Items from a data source

━━━━━━

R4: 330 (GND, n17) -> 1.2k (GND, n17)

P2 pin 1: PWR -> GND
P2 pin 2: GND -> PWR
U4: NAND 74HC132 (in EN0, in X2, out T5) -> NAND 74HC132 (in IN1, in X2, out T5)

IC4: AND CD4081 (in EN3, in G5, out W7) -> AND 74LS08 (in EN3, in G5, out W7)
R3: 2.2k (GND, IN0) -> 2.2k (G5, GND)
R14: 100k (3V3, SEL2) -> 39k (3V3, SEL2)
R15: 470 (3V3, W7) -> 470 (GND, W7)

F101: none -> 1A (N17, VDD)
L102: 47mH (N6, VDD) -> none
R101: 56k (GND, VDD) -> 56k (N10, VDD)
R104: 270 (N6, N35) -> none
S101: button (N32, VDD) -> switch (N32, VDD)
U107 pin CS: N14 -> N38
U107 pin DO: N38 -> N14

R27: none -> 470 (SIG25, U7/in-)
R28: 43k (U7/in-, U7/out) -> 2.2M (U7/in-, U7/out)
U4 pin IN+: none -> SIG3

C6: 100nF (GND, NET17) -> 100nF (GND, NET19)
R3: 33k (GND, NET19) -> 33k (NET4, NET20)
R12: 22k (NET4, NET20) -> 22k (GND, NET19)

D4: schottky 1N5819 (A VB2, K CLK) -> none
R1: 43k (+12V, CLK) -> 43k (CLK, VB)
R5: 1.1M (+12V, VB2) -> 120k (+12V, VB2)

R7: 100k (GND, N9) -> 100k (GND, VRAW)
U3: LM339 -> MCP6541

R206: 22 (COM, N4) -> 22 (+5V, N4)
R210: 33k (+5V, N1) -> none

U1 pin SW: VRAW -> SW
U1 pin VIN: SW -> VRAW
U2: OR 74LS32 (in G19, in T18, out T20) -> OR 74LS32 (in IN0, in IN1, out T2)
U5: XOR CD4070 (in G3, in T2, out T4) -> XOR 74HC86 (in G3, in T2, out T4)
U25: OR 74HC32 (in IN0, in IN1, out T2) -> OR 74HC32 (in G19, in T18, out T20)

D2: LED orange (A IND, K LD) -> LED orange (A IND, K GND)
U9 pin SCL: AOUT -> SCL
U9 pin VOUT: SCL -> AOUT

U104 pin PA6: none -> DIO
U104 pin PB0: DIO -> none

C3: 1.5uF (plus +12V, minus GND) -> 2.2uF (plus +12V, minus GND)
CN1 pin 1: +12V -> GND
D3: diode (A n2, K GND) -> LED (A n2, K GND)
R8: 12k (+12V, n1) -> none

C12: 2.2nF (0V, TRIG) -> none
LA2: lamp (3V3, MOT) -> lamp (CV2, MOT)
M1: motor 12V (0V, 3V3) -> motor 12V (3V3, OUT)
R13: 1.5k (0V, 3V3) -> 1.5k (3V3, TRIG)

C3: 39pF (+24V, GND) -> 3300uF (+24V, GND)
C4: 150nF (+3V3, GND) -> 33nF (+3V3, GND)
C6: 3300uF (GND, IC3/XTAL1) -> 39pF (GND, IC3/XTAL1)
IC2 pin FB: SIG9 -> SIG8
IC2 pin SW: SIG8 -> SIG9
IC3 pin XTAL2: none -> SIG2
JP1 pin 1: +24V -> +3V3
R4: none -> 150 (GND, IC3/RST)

━━━━━━

The entries above, copied exactly, form the whole answer.

R4: 330 (GND, n17) -> 1.2k (GND, n17)

P2 pin 1: PWR -> GND
P2 pin 2: GND -> PWR
U4: NAND 74HC132 (in EN0, in X2, out T5) -> NAND 74HC132 (in IN1, in X2, out T5)

IC4: AND CD4081 (in EN3, in G5, out W7) -> AND 74LS08 (in EN3, in G5, out W7)
R3: 2.2k (GND, IN0) -> 2.2k (G5, GND)
R14: 100k (3V3, SEL2) -> 39k (3V3, SEL2)
R15: 470 (3V3, W7) -> 470 (GND, W7)

F101: none -> 1A (N17, VDD)
L102: 47mH (N6, VDD) -> none
R101: 56k (GND, VDD) -> 56k (N10, VDD)
R104: 270 (N6, N35) -> none
S101: button (N32, VDD) -> switch (N32, VDD)
U107 pin CS: N14 -> N38
U107 pin DO: N38 -> N14

R27: none -> 470 (SIG25, U7/in-)
R28: 43k (U7/in-, U7/out) -> 2.2M (U7/in-, U7/out)
U4 pin IN+: none -> SIG3

C6: 100nF (GND, NET17) -> 100nF (GND, NET19)
R3: 33k (GND, NET19) -> 33k (NET4, NET20)
R12: 22k (NET4, NET20) -> 22k (GND, NET19)

D4: schottky 1N5819 (A VB2, K CLK) -> none
R1: 43k (+12V, CLK) -> 43k (CLK, VB)
R5: 1.1M (+12V, VB2) -> 120k (+12V, VB2)

R7: 100k (GND, N9) -> 100k (GND, VRAW)
U3: LM339 -> MCP6541

R206: 22 (COM, N4) -> 22 (+5V, N4)
R210: 33k (+5V, N1) -> none

U1 pin SW: VRAW -> SW
U1 pin VIN: SW -> VRAW
U2: OR 74LS32 (in G19, in T18, out T20) -> OR 74LS32 (in IN0, in IN1, out T2)
U5: XOR CD4070 (in G3, in T2, out T4) -> XOR 74HC86 (in G3, in T2, out T4)
U25: OR 74HC32 (in IN0, in IN1, out T2) -> OR 74HC32 (in G19, in T18, out T20)

D2: LED orange (A IND, K LD) -> LED orange (A IND, K GND)
U9 pin SCL: AOUT -> SCL
U9 pin VOUT: SCL -> AOUT

U104 pin PA6: none -> DIO
U104 pin PB0: DIO -> none

C3: 1.5uF (plus +12V, minus GND) -> 2.2uF (plus +12V, minus GND)
CN1 pin 1: +12V -> GND
D3: diode (A n2, K GND) -> LED (A n2, K GND)
R8: 12k (+12V, n1) -> none

C12: 2.2nF (0V, TRIG) -> none
LA2: lamp (3V3, MOT) -> lamp (CV2, MOT)
M1: motor 12V (0V, 3V3) -> motor 12V (3V3, OUT)
R13: 1.5k (0V, 3V3) -> 1.5k (3V3, TRIG)

C3: 39pF (+24V, GND) -> 3300uF (+24V, GND)
C4: 150nF (+3V3, GND) -> 33nF (+3V3, GND)
C6: 3300uF (GND, IC3/XTAL1) -> 39pF (GND, IC3/XTAL1)
IC2 pin FB: SIG9 -> SIG8
IC2 pin SW: SIG8 -> SIG9
IC3 pin XTAL2: none -> SIG2
JP1 pin 1: +24V -> +3V3
R4: none -> 150 (GND, IC3/RST)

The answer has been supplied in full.